**TASK DETAILS**
Could you please repeat the entries below word for word, with the images left out?

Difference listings

-*-

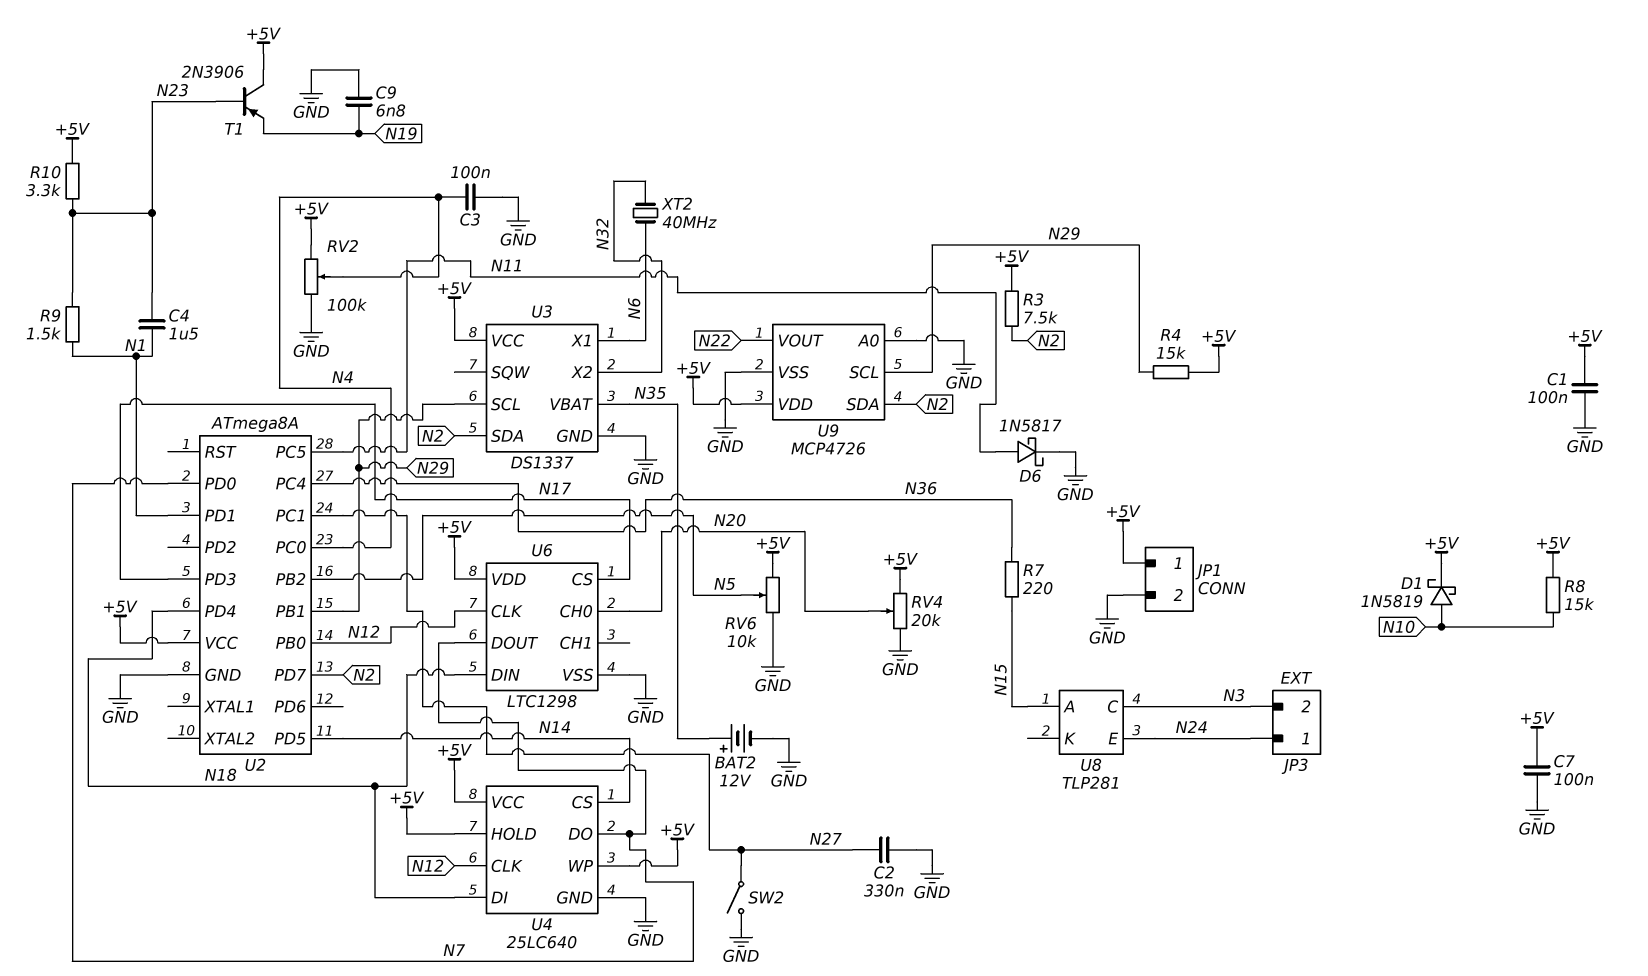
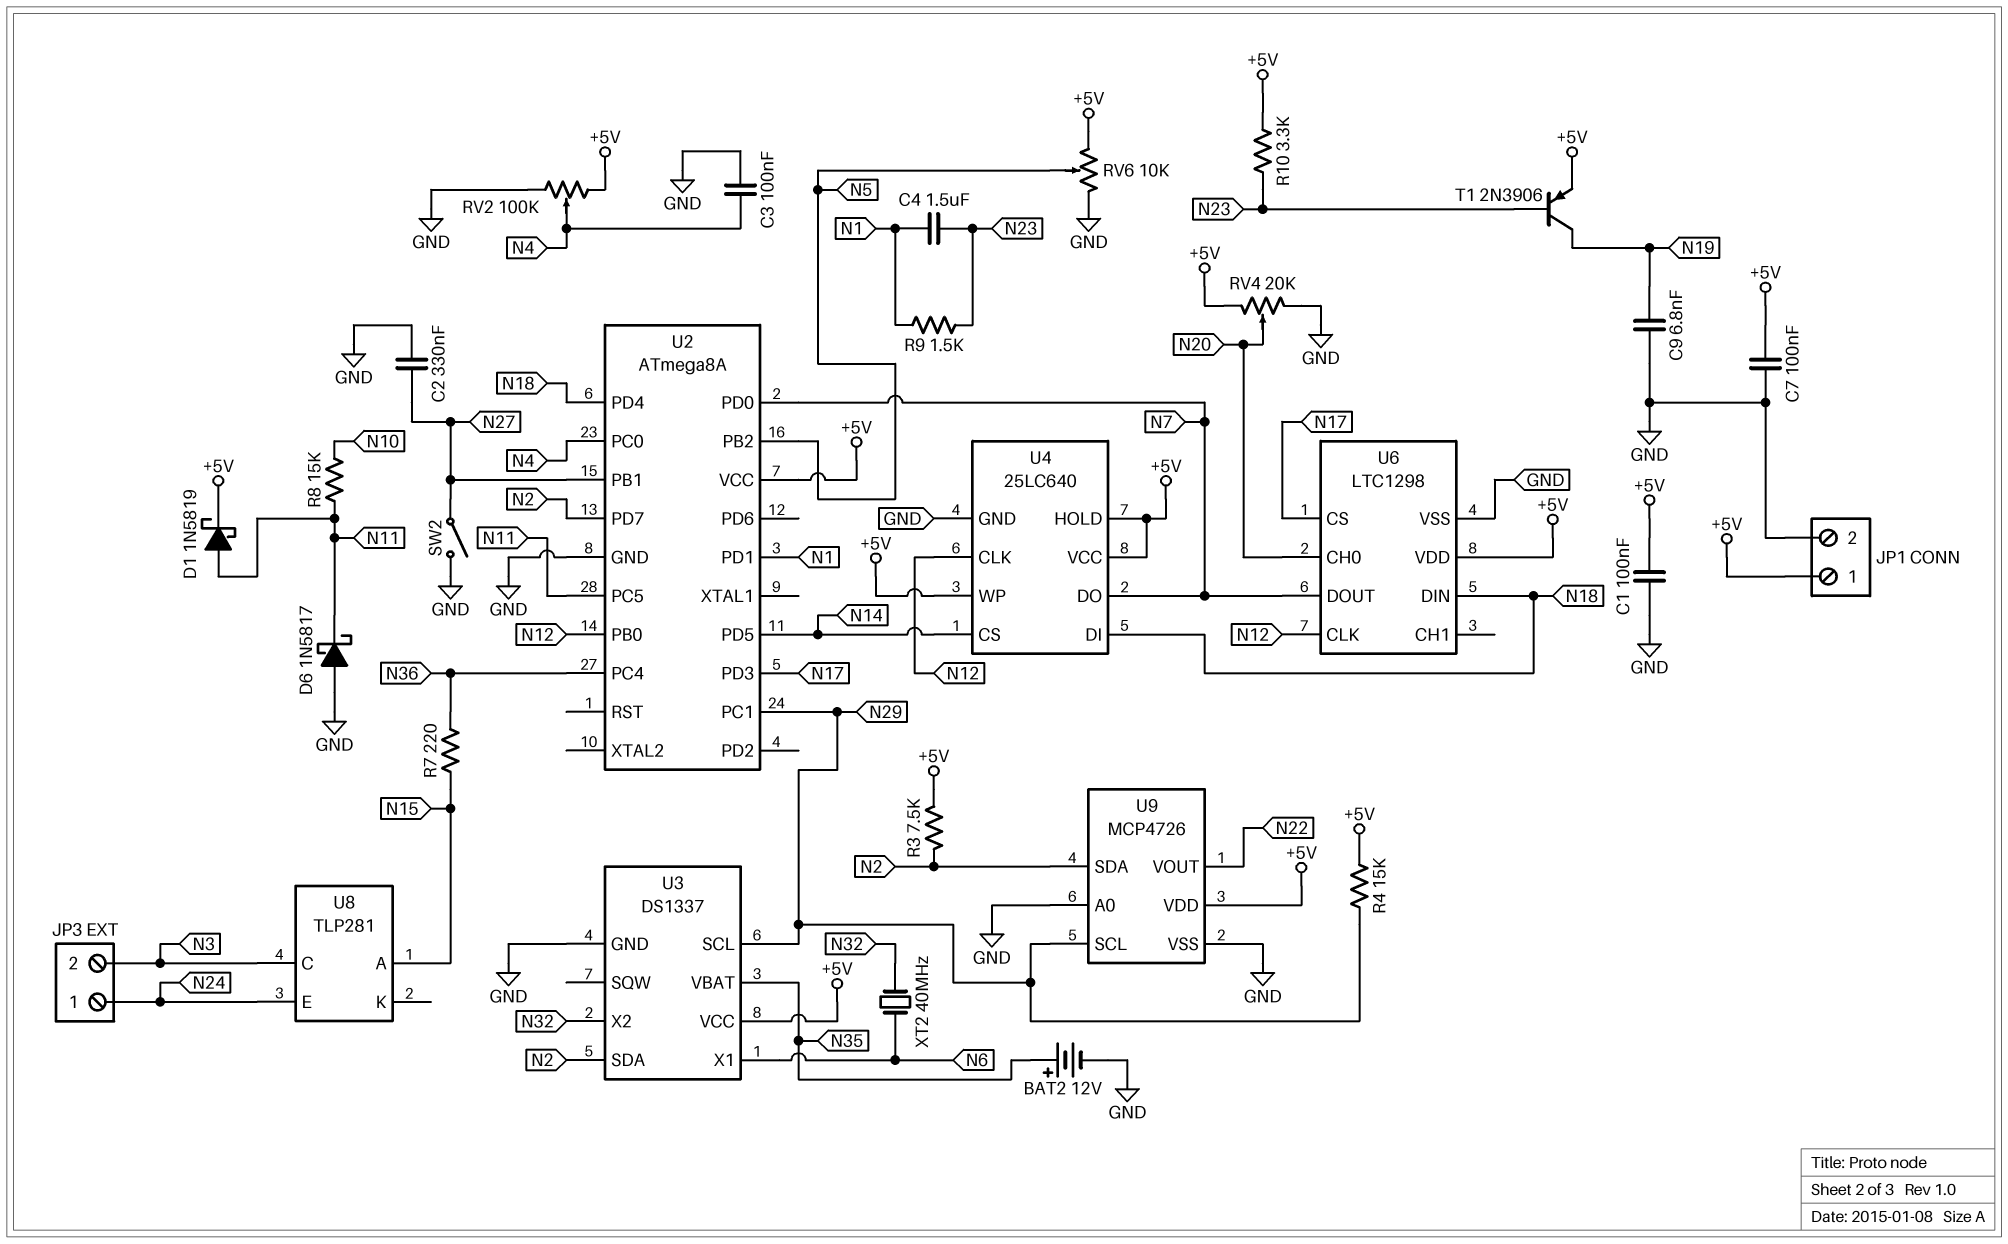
D1: schottky 1N5819 (A N10, K +5V) -> schottky 1N5819 (A N11, K +5V)
D6: schottky 1N5817 (A N11, K GND) -> schottky 1N5817 (A GND, K N11)
R8: 15k (+5V, N10) -> 15k (N10, N11)
T1: PNP 2N3906 (B N23, C +5V, E N19) -> PNP 2N3906 (B N23, C N19, E +5V)
U2 pin PB1: N29 -> N27
U2 pin PC1: N27 -> N29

-*-

**EXERCISE ANSWER**
D1: schottky 1N5819 (A N10, K +5V) -> schottky 1N5819 (A N11, K +5V)
D6: schottky 1N5817 (A N11, K GND) -> schottky 1N5817 (A GND, K N11)
R8: 15k (+5V, N10) -> 15k (N10, N11)
T1: PNP 2N3906 (B N23, C +5V, E N19) -> PNP 2N3906 (B N23, C N19, E +5V)
U2 pin PB1: N29 -> N27
U2 pin PC1: N27 -> N29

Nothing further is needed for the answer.